Work request |
Give a faithful, exact copy of all entries, minus the images.

═══ Extracted information ═══

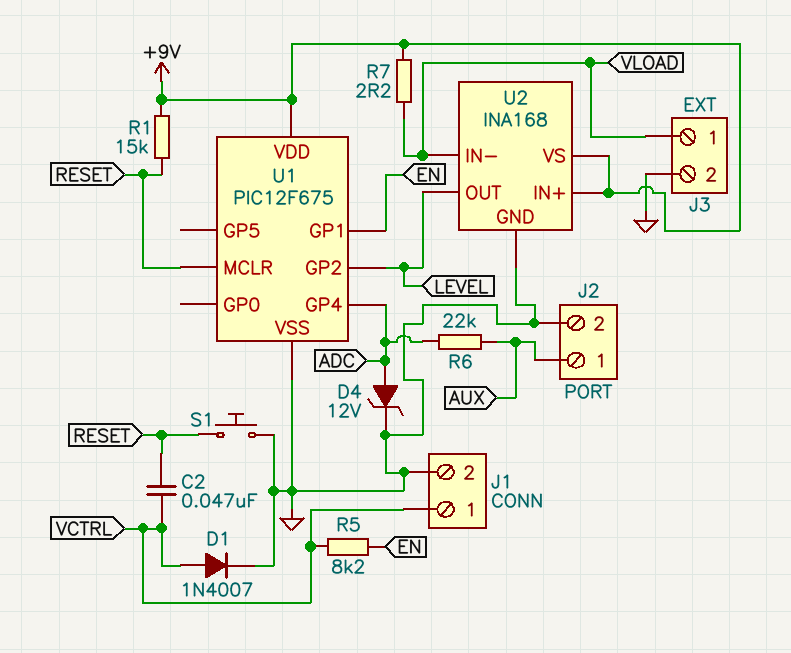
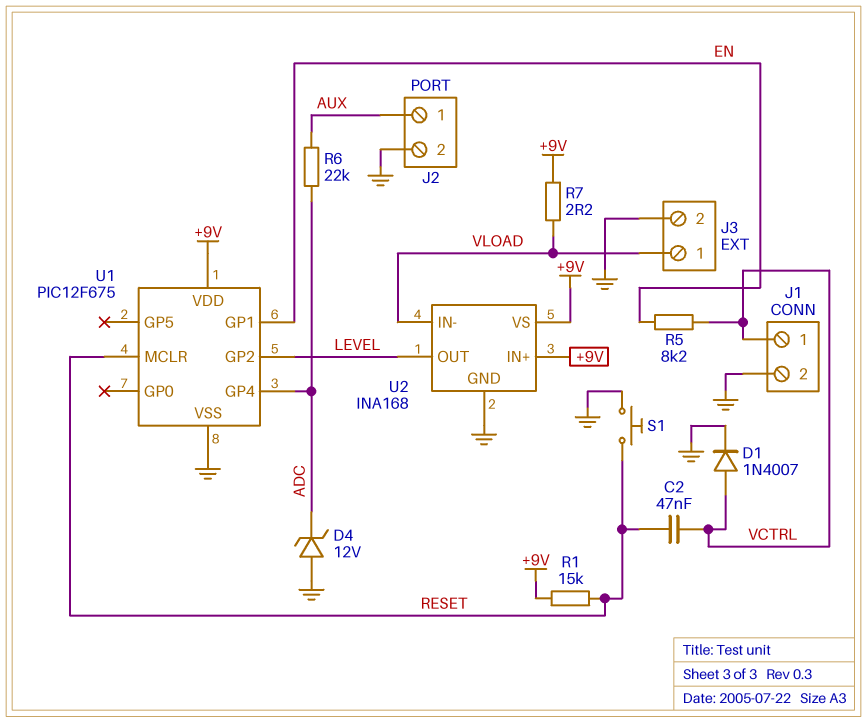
D4: zener 12V (A ADC, K GND) -> zener 12V (A GND, K ADC)

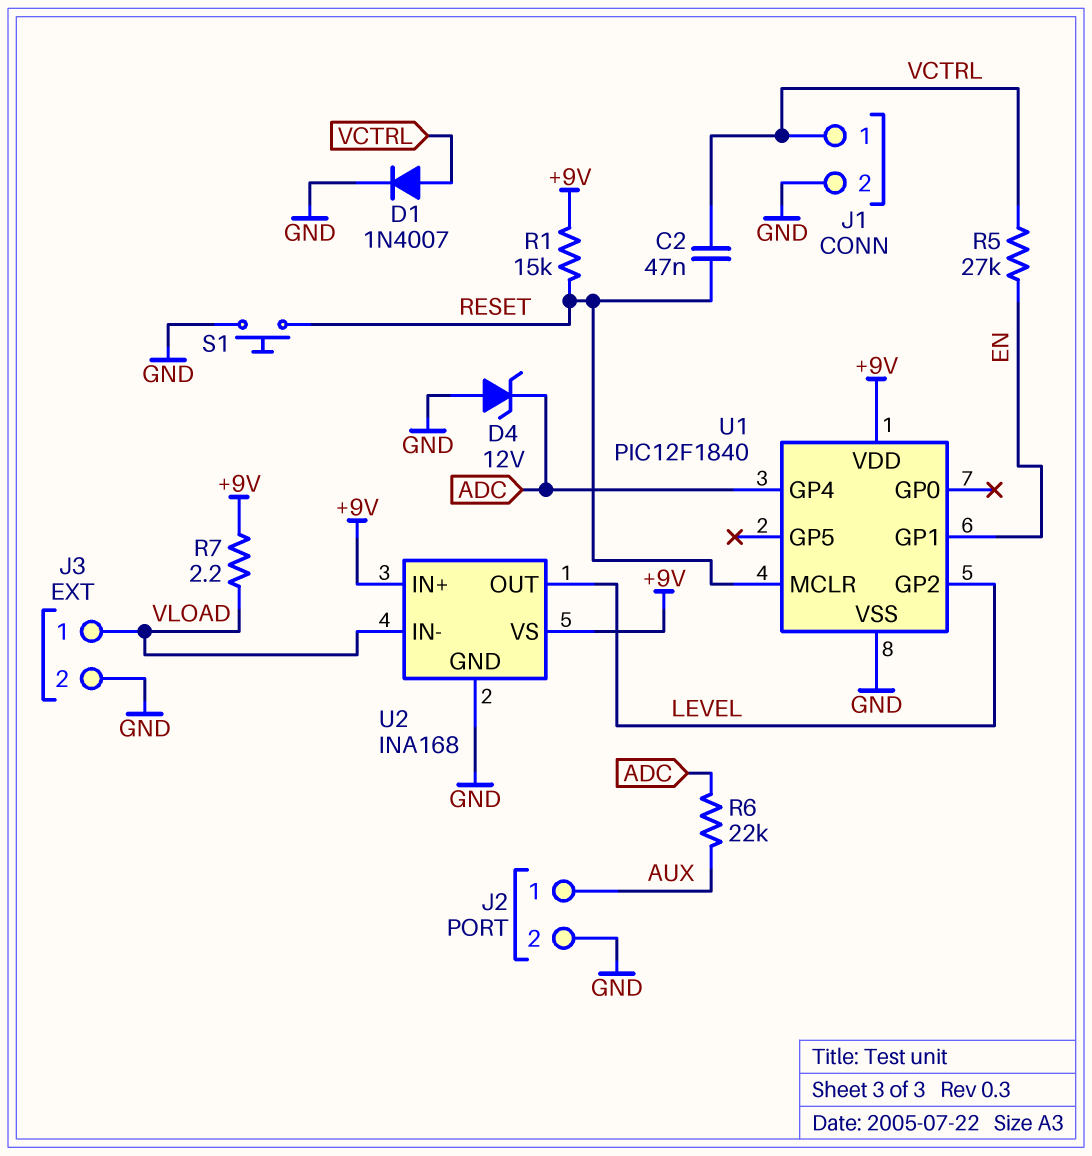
R5: 8.2k (EN, VCTRL) -> 27k (EN, VCTRL)
U1: PIC12F675 -> PIC12F1840

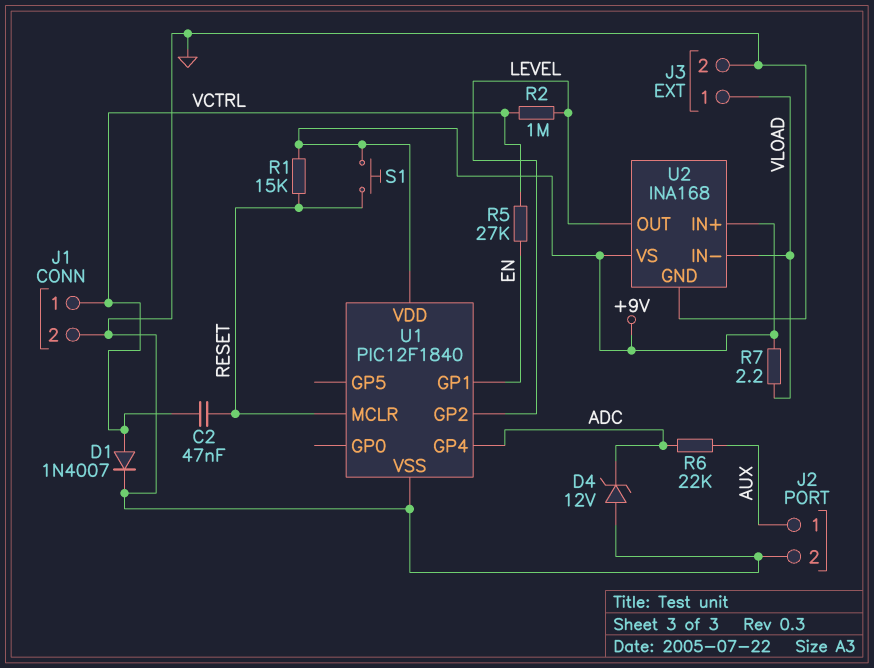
R2: none -> 1M (LEVEL, VCTRL)
S1: button (GND, RESET) -> button (+9V, RESET)

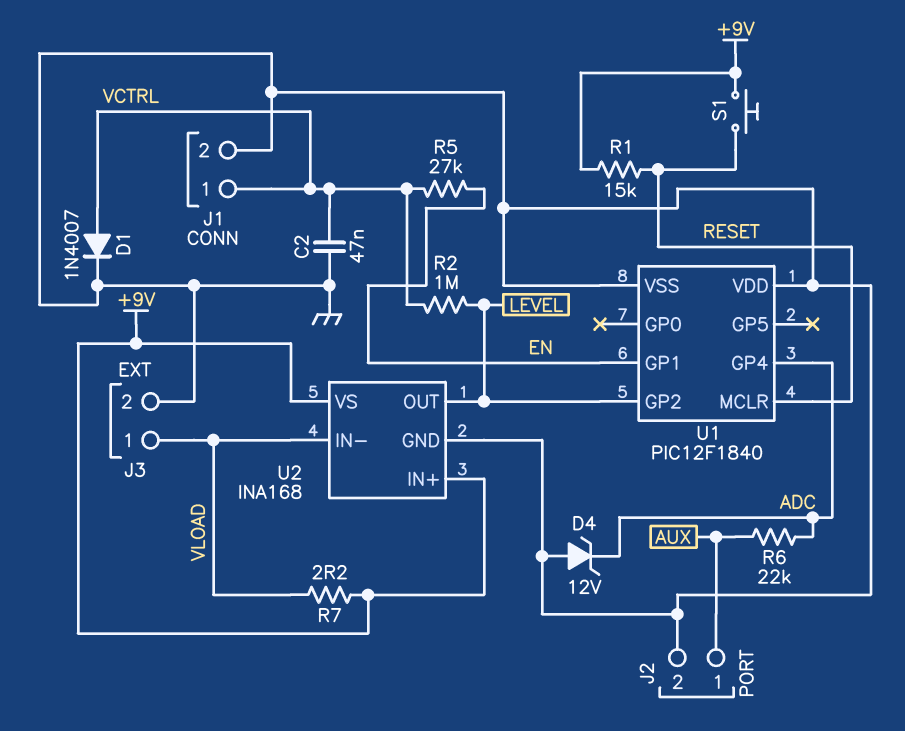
C2: 47nF (RESET, VCTRL) -> 47nF (GND, VCTRL)
U1 pin VDD: +9V -> GND

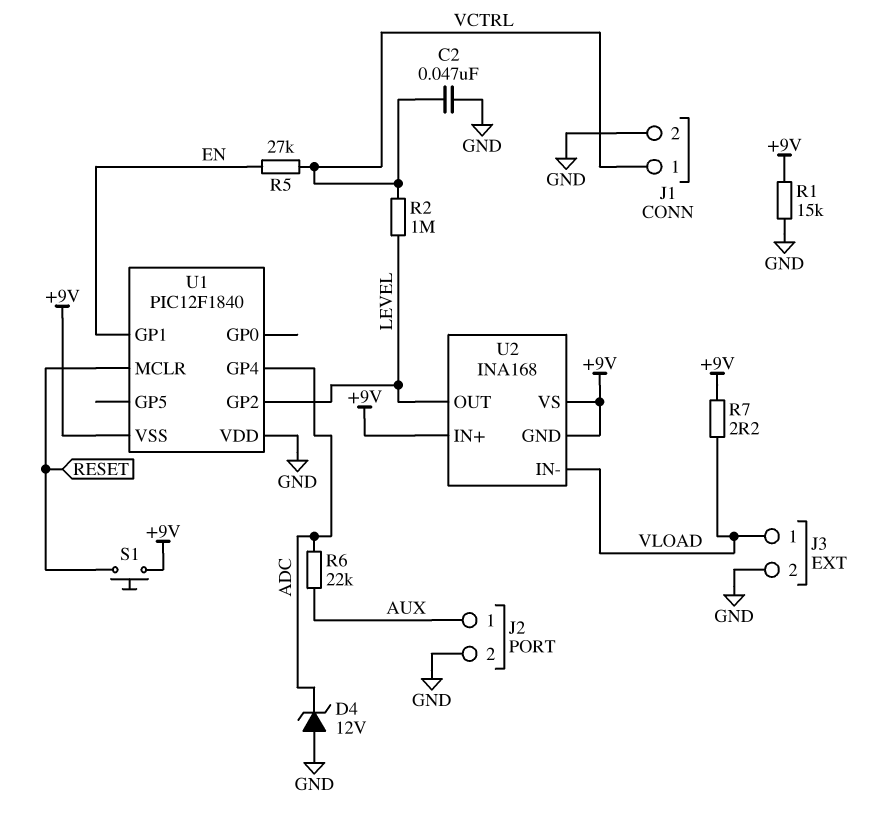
D1: diode 1N4007 (A VCTRL, K GND) -> none
R1: 15k (+9V, RESET) -> 15k (+9V, GND)
U1 pin VSS: GND -> +9V
U2 pin GND: GND -> +9V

═══

Completed task |
D4: zener 12V (A ADC, K GND) -> zener 12V (A GND, K ADC)

R5: 8.2k (EN, VCTRL) -> 27k (EN, VCTRL)
U1: PIC12F675 -> PIC12F1840

R2: none -> 1M (LEVEL, VCTRL)
S1: button (GND, RESET) -> button (+9V, RESET)

C2: 47nF (RESET, VCTRL) -> 47nF (GND, VCTRL)
U1 pin VDD: +9V -> GND

D1: diode 1N4007 (A VCTRL, K GND) -> none
R1: 15k (+9V, RESET) -> 15k (+9V, GND)
U1 pin VSS: GND -> +9V
U2 pin GND: GND -> +9V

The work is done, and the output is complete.